Exercise aim.
Which lines below hold the word "purple"? Report each one.

Provided material.
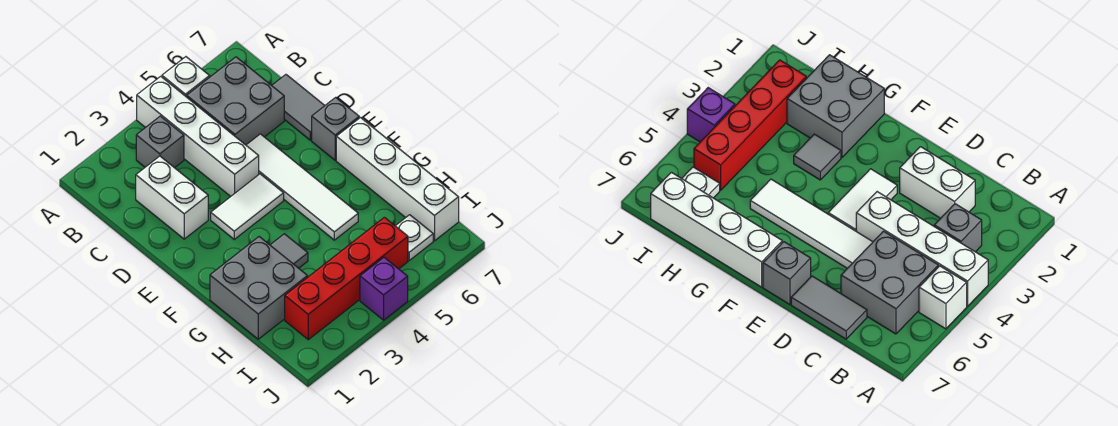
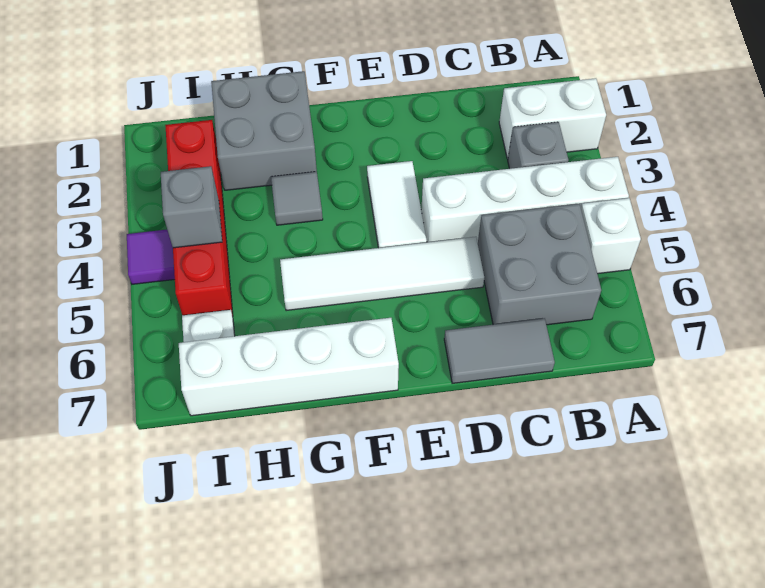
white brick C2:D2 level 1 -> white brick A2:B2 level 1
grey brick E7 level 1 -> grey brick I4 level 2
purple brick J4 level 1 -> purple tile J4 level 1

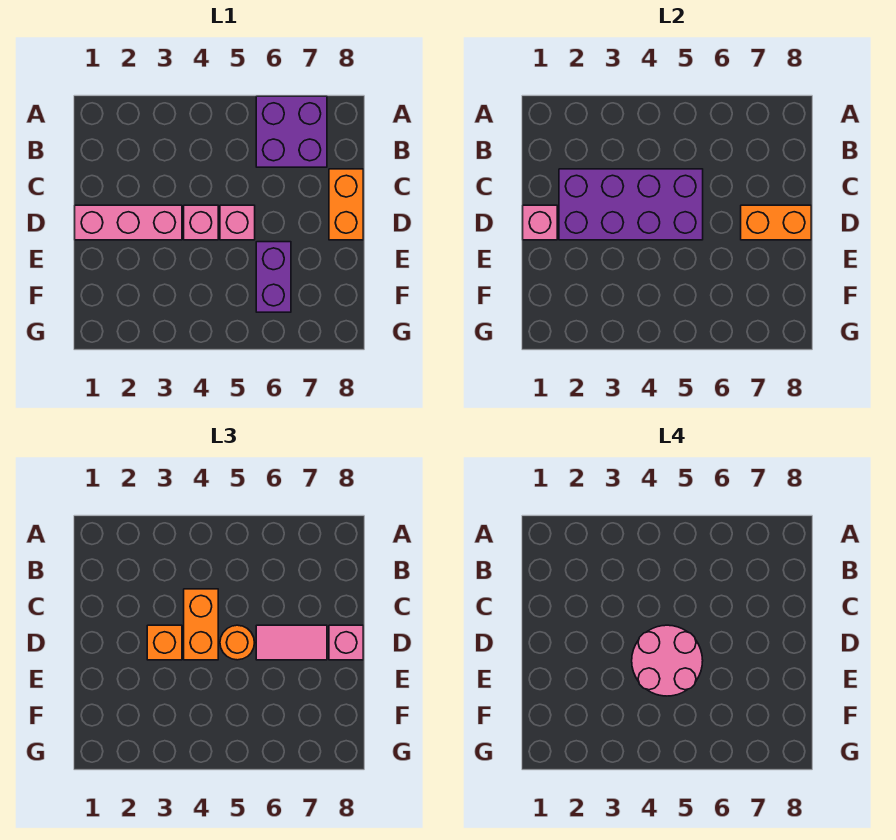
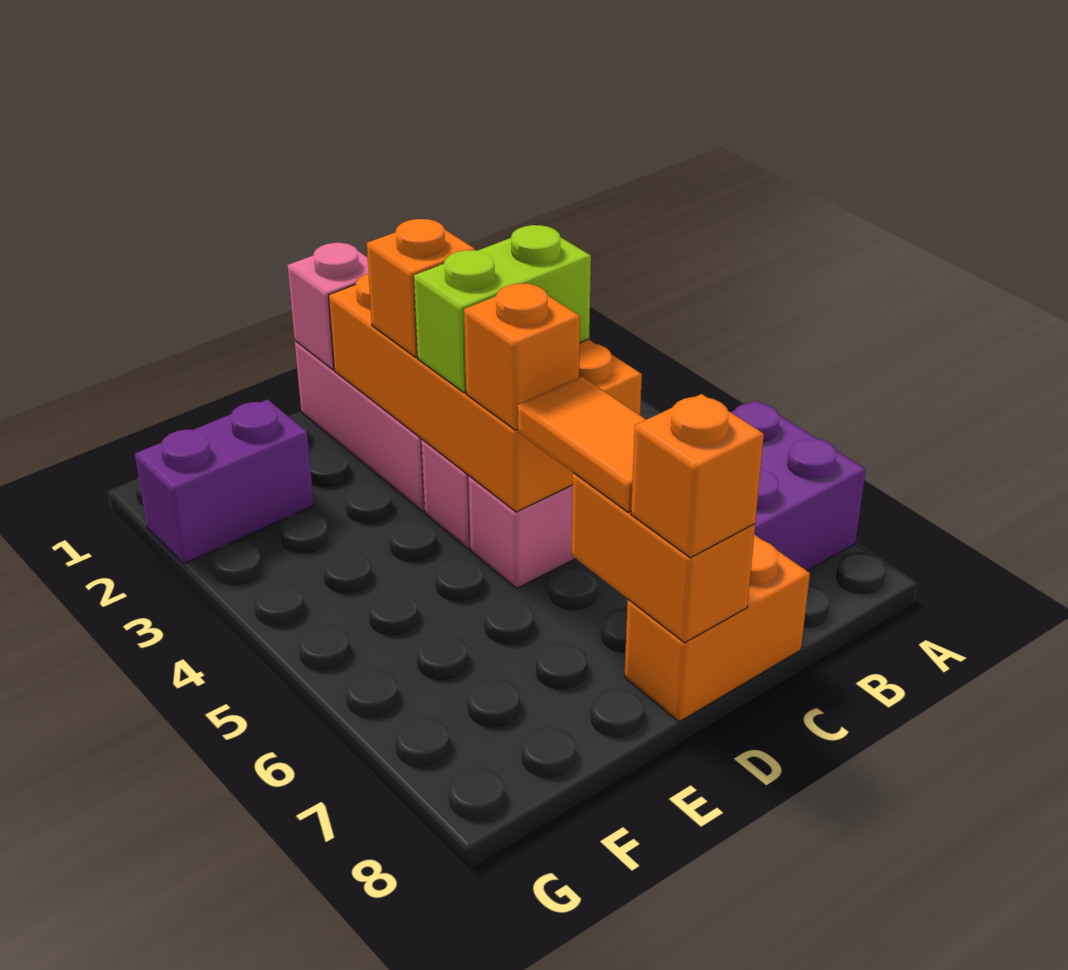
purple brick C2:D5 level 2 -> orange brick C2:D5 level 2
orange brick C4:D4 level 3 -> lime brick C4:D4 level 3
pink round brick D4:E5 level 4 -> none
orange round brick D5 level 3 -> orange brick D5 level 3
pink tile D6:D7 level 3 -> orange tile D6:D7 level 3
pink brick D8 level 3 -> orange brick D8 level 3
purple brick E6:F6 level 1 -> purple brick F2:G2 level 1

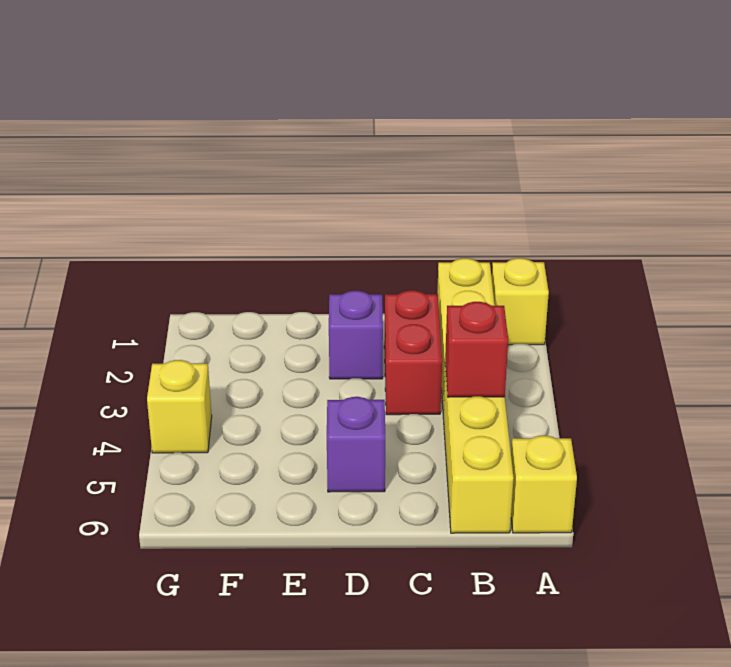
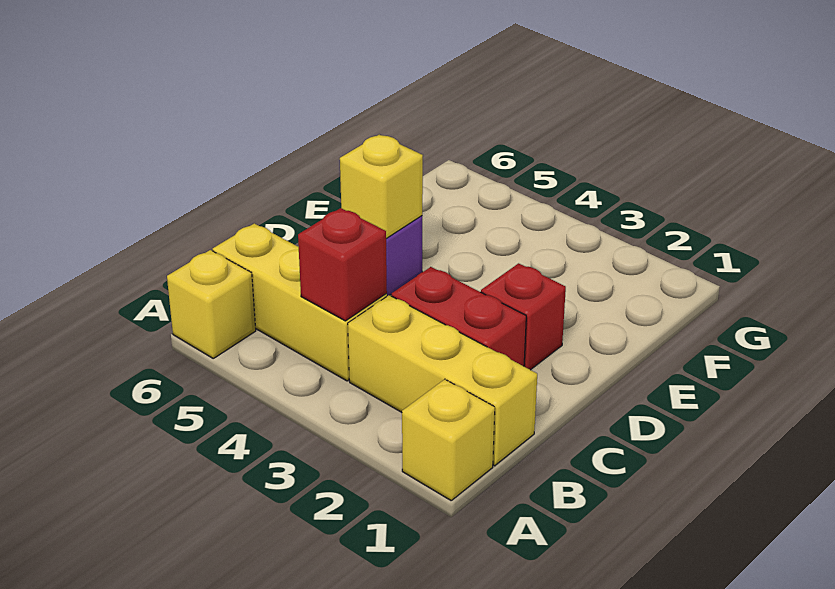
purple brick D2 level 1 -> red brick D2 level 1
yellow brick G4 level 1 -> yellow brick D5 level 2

Exercise solution.
purple brick J4 level 1 -> purple tile J4 level 1
purple brick C2:D5 level 2 -> orange brick C2:D5 level 2
purple brick E6:F6 level 1 -> purple brick F2:G2 level 1
purple brick D2 level 1 -> red brick D2 level 1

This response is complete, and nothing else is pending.